**WORK INSTRUCTION:** Transcribe, exactly as they appear, only the lines from the one holding "BT3: 4.5V (plus" through the end of the entries below.
++++ GIVEN RECORDS ++++
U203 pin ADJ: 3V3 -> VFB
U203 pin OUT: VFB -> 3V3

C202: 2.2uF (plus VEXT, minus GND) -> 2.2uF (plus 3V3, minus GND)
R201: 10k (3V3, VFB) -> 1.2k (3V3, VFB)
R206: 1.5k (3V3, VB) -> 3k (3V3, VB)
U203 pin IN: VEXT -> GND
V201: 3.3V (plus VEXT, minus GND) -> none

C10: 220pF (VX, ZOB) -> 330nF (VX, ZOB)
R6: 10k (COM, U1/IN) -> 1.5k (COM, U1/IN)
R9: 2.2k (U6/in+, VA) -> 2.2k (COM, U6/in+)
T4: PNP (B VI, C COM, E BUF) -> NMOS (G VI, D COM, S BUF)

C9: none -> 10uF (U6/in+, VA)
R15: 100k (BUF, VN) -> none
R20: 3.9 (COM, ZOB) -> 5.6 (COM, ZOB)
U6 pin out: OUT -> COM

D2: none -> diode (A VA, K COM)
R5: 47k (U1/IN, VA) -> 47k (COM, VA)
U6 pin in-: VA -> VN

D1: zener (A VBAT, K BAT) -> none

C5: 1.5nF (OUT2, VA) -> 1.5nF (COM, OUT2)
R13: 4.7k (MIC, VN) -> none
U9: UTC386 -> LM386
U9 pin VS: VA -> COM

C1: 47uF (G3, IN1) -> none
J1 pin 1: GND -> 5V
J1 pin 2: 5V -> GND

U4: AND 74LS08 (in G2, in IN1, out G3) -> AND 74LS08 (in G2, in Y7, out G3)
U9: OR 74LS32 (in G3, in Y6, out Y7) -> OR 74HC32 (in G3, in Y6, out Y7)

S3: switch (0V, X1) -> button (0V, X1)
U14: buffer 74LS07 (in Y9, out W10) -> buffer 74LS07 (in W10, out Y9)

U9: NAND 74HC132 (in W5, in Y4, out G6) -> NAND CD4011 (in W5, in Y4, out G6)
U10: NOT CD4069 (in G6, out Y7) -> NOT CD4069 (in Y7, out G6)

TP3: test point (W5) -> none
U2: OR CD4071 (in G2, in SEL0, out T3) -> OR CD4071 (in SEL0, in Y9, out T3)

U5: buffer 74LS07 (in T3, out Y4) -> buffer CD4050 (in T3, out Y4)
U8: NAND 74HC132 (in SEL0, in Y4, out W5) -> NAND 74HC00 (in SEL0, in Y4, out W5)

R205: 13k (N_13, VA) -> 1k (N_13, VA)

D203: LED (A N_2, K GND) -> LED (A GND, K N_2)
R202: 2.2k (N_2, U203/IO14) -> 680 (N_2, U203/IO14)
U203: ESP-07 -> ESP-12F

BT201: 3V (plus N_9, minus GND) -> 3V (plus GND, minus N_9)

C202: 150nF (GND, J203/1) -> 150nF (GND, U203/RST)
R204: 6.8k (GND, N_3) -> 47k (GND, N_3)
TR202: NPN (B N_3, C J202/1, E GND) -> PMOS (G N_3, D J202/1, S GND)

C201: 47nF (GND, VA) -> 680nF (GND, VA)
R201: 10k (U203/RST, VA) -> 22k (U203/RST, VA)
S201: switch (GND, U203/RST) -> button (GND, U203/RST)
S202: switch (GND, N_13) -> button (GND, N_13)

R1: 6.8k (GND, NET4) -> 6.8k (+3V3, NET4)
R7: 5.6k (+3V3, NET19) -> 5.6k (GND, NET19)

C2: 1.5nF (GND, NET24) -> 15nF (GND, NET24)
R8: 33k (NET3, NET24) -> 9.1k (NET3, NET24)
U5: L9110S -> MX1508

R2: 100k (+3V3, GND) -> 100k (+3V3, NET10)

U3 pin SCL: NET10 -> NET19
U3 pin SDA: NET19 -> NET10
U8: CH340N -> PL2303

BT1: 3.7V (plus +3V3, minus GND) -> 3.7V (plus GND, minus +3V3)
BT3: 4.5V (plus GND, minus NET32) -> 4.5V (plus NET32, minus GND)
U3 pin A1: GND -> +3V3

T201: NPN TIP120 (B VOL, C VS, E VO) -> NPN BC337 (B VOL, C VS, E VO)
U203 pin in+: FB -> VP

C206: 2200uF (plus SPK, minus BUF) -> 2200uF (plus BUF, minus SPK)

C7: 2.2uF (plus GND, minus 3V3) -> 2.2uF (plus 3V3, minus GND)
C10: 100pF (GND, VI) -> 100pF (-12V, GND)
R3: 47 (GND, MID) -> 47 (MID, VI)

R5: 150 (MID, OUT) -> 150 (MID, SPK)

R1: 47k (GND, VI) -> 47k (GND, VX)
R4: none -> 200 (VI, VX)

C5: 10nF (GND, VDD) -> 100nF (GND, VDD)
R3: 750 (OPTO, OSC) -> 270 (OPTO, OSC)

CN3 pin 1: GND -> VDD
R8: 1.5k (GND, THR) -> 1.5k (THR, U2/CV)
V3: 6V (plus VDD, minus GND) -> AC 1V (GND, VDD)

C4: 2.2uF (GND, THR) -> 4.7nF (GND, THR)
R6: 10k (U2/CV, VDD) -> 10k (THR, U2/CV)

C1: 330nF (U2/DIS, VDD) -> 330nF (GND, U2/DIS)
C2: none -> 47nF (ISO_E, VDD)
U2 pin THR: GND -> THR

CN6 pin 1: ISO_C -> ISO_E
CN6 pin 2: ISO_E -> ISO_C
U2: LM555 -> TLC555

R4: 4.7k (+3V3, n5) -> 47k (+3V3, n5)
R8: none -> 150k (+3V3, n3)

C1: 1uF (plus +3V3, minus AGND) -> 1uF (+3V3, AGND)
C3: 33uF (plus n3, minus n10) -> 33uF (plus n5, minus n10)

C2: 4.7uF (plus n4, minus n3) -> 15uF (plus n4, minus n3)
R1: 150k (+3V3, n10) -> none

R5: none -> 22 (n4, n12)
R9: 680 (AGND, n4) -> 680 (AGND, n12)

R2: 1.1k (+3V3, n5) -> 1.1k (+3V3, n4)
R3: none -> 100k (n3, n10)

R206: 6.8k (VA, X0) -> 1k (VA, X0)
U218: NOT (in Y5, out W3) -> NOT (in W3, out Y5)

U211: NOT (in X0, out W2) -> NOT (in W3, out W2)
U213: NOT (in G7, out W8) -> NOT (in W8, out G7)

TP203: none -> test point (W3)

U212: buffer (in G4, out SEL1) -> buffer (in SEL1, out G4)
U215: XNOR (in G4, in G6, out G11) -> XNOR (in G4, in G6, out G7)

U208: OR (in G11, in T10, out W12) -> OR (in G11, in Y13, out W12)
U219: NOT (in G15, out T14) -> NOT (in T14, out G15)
++++
**RESULT OF THE EXERCISE:**
BT3: 4.5V (plus GND, minus NET32) -> 4.5V (plus NET32, minus GND)
U3 pin A1: GND -> +3V3

T201: NPN TIP120 (B VOL, C VS, E VO) -> NPN BC337 (B VOL, C VS, E VO)
U203 pin in+: FB -> VP

C206: 2200uF (plus SPK, minus BUF) -> 2200uF (plus BUF, minus SPK)

C7: 2.2uF (plus GND, minus 3V3) -> 2.2uF (plus 3V3, minus GND)
C10: 100pF (GND, VI) -> 100pF (-12V, GND)
R3: 47 (GND, MID) -> 47 (MID, VI)

R5: 150 (MID, OUT) -> 150 (MID, SPK)

R1: 47k (GND, VI) -> 47k (GND, VX)
R4: none -> 200 (VI, VX)

C5: 10nF (GND, VDD) -> 100nF (GND, VDD)
R3: 750 (OPTO, OSC) -> 270 (OPTO, OSC)

CN3 pin 1: GND -> VDD
R8: 1.5k (GND, THR) -> 1.5k (THR, U2/CV)
V3: 6V (plus VDD, minus GND) -> AC 1V (GND, VDD)

C4: 2.2uF (GND, THR) -> 4.7nF (GND, THR)
R6: 10k (U2/CV, VDD) -> 10k (THR, U2/CV)

C1: 330nF (U2/DIS, VDD) -> 330nF (GND, U2/DIS)
C2: none -> 47nF (ISO_E, VDD)
U2 pin THR: GND -> THR

CN6 pin 1: ISO_C -> ISO_E
CN6 pin 2: ISO_E -> ISO_C
U2: LM555 -> TLC555

R4: 4.7k (+3V3, n5) -> 47k (+3V3, n5)
R8: none -> 150k (+3V3, n3)

C1: 1uF (plus +3V3, minus AGND) -> 1uF (+3V3, AGND)
C3: 33uF (plus n3, minus n10) -> 33uF (plus n5, minus n10)

C2: 4.7uF (plus n4, minus n3) -> 15uF (plus n4, minus n3)
R1: 150k (+3V3, n10) -> none

R5: none -> 22 (n4, n12)
R9: 680 (AGND, n4) -> 680 (AGND, n12)

R2: 1.1k (+3V3, n5) -> 1.1k (+3V3, n4)
R3: none -> 100k (n3, n10)

R206: 6.8k (VA, X0) -> 1k (VA, X0)
U218: NOT (in Y5, out W3) -> NOT (in W3, out Y5)

U211: NOT (in X0, out W2) -> NOT (in W3, out W2)
U213: NOT (in G7, out W8) -> NOT (in W8, out G7)

TP203: none -> test point (W3)

U212: buffer (in G4, out SEL1) -> buffer (in SEL1, out G4)
U215: XNOR (in G4, in G6, out G11) -> XNOR (in G4, in G6, out G7)

U208: OR (in G11, in T10, out W12) -> OR (in G11, in Y13, out W12)
U219: NOT (in G15, out T14) -> NOT (in T14, out G15)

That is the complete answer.